* _Assigned task_
Your output should be everything below from the line containing "cyan rectangle: (106, 647)" down to the line containing "cyan rectangle: (63, 116) -> (68, 126), moved", both ends included, copied exactly, with pictures left out.
═══ Data for this task ═══
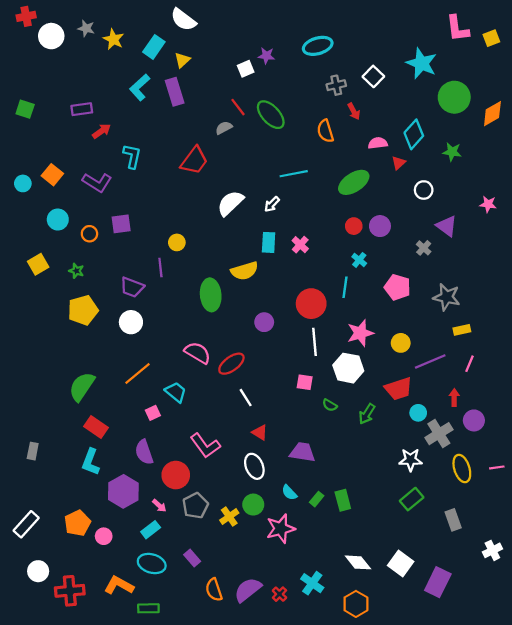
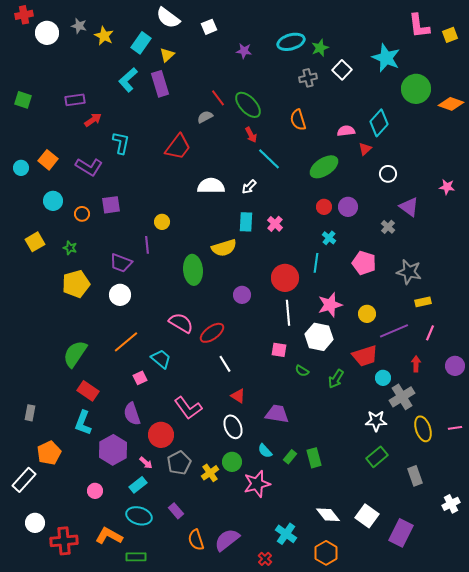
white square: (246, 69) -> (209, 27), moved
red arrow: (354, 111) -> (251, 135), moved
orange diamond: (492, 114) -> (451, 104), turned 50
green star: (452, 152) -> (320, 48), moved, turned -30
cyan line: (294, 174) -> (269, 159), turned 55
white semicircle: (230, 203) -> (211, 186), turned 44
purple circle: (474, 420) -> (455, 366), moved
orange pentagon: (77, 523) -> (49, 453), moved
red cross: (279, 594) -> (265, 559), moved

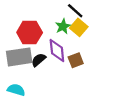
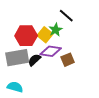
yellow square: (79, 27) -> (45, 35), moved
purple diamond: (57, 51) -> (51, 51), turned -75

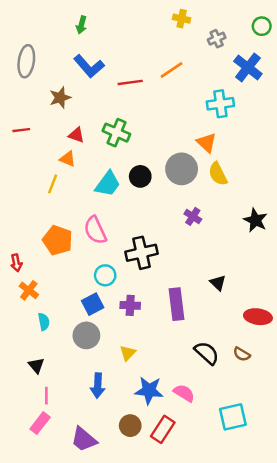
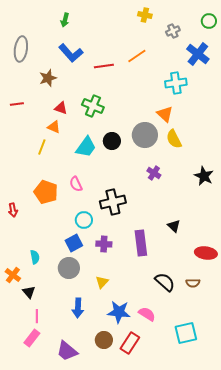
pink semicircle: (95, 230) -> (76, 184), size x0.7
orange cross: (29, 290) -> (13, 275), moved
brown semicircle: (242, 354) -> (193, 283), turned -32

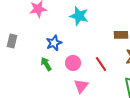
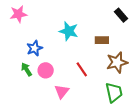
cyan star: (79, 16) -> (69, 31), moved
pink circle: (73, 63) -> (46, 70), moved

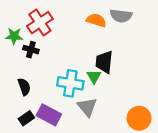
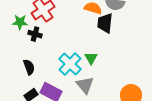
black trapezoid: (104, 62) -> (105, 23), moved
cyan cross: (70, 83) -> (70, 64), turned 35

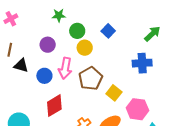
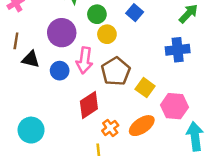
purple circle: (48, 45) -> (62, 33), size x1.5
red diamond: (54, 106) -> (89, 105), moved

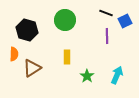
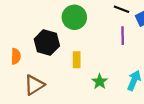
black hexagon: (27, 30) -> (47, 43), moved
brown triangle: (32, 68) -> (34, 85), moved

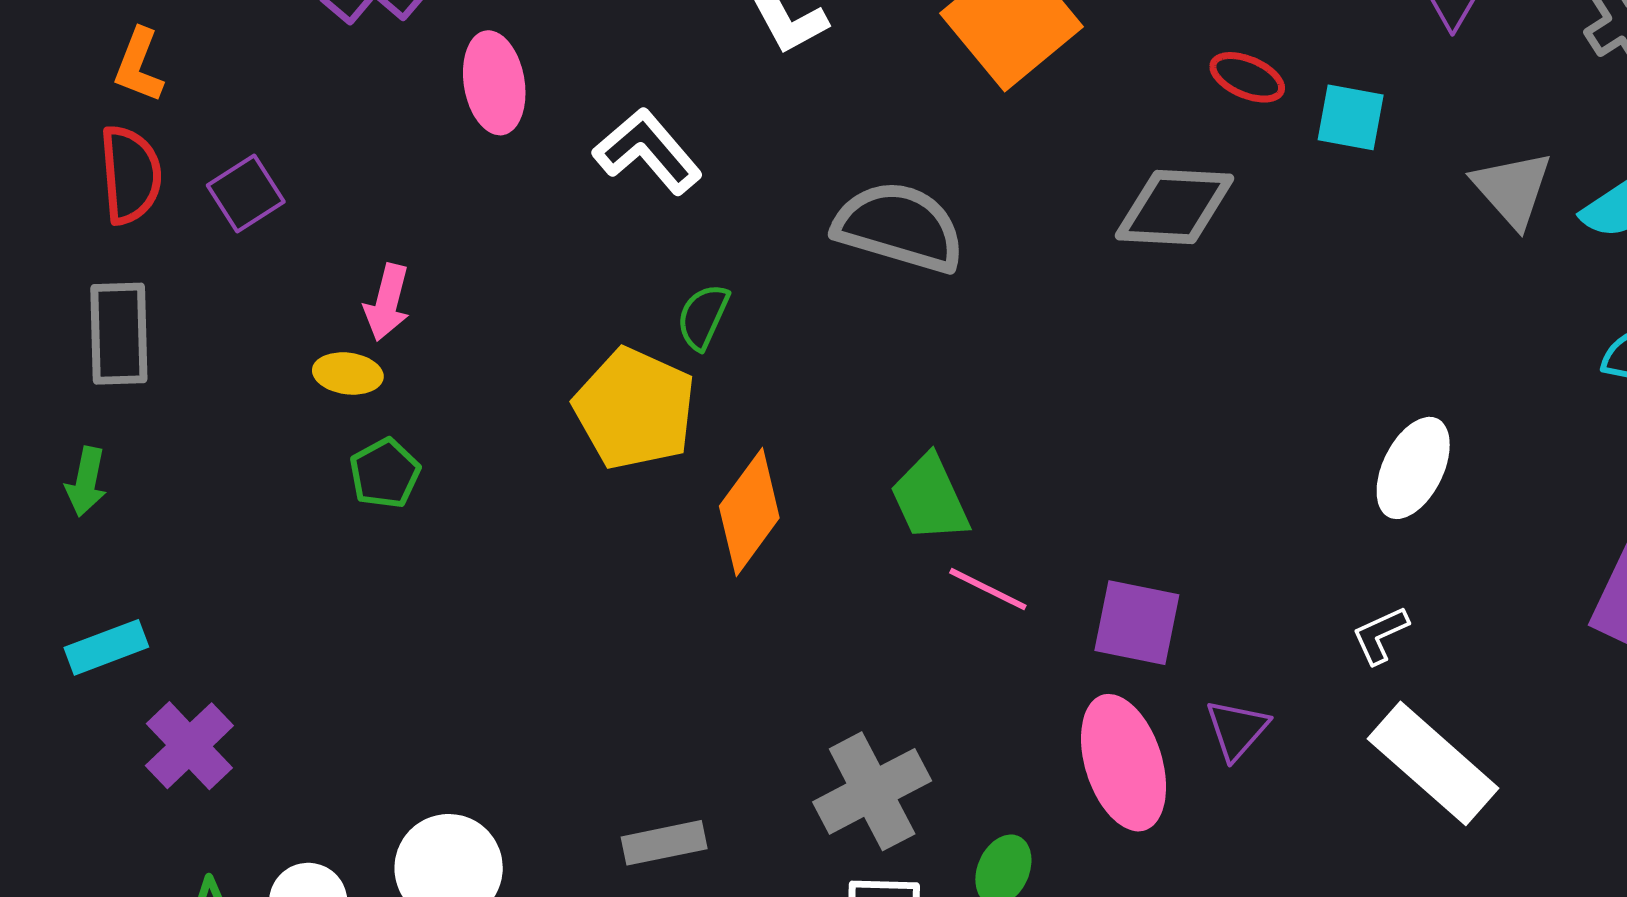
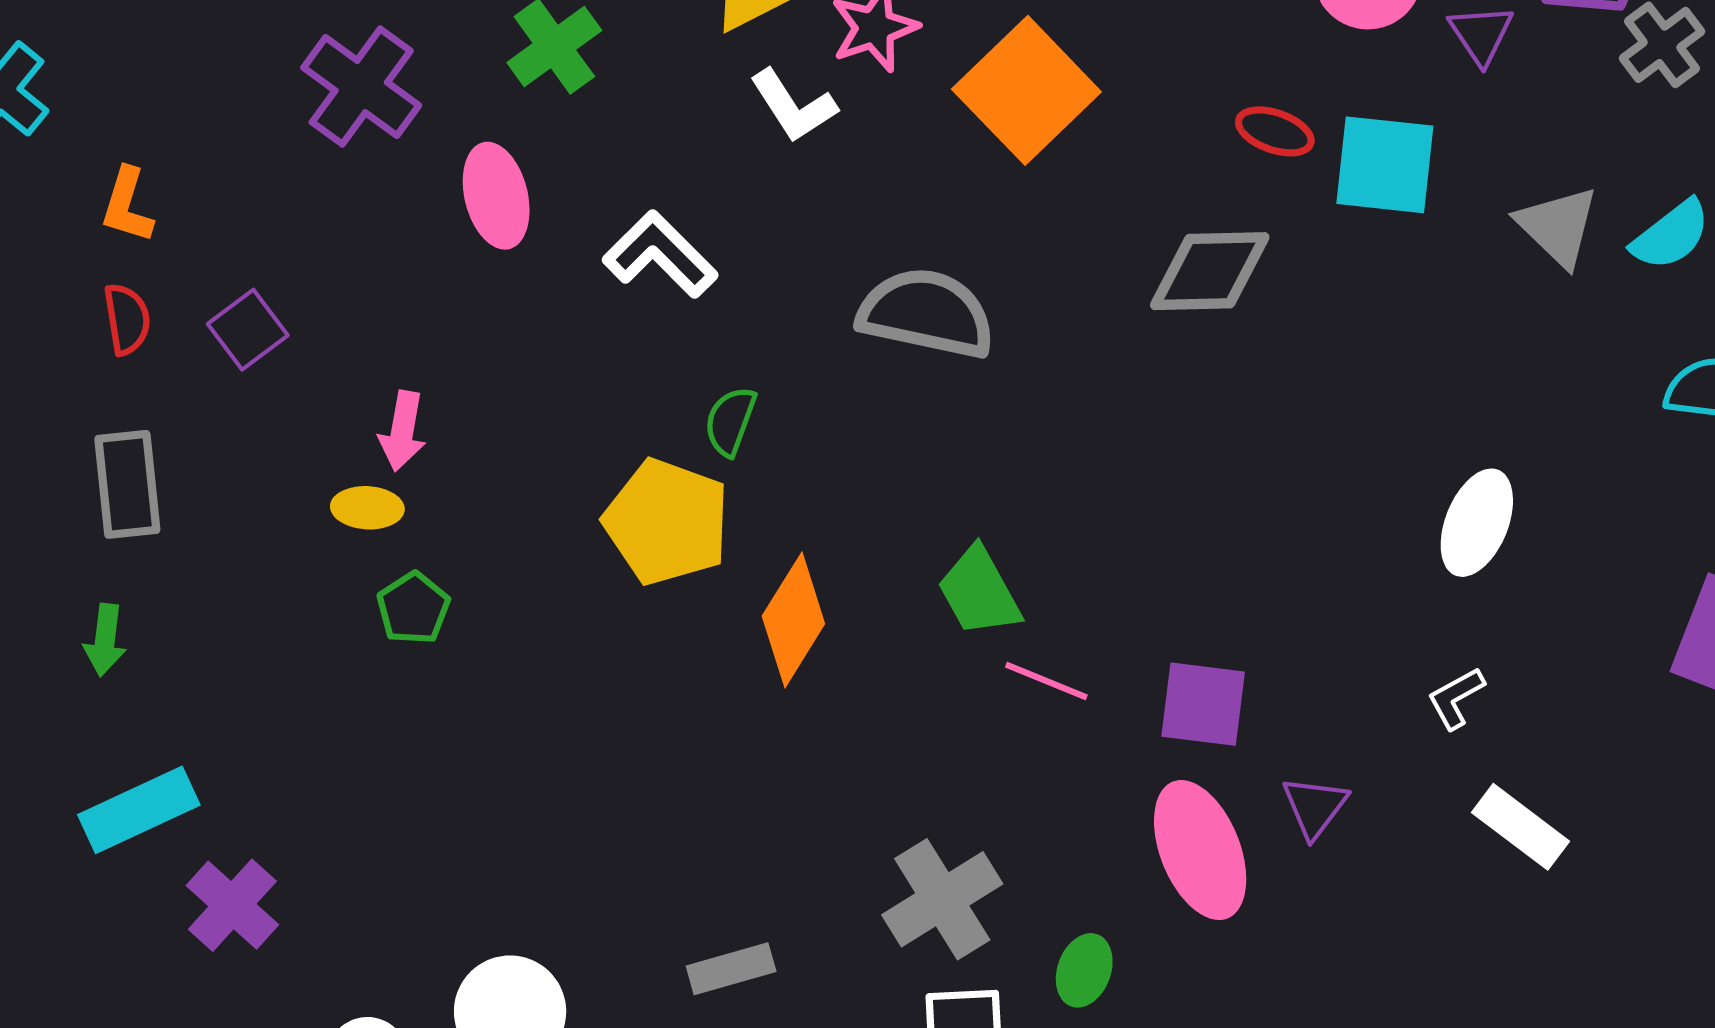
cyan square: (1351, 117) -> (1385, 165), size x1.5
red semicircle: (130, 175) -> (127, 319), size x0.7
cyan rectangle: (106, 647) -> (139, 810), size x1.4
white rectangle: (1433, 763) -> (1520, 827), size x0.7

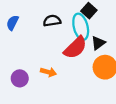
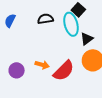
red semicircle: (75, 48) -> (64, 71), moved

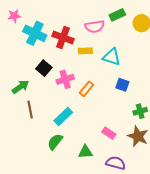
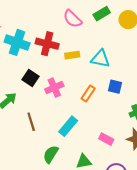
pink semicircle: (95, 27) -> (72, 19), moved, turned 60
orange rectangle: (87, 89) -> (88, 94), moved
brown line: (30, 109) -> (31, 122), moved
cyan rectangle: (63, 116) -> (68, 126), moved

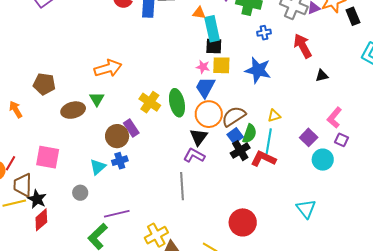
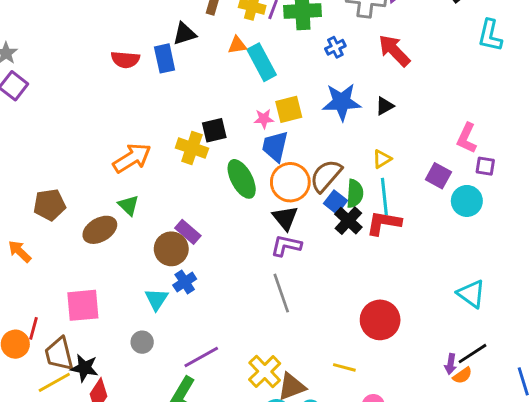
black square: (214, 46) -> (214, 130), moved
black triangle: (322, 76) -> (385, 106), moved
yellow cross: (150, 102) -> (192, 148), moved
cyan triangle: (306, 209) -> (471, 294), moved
═══
* _Answer below_
cyan rectangle: (106, 647) -> (139, 810), size x1.4
white rectangle: (1433, 763) -> (1520, 827), size x0.7

red semicircle: (75, 48) -> (64, 71), moved

pink semicircle: (95, 27) -> (72, 19), moved, turned 60
orange rectangle: (87, 89) -> (88, 94), moved
brown line: (30, 109) -> (31, 122), moved
cyan rectangle: (63, 116) -> (68, 126), moved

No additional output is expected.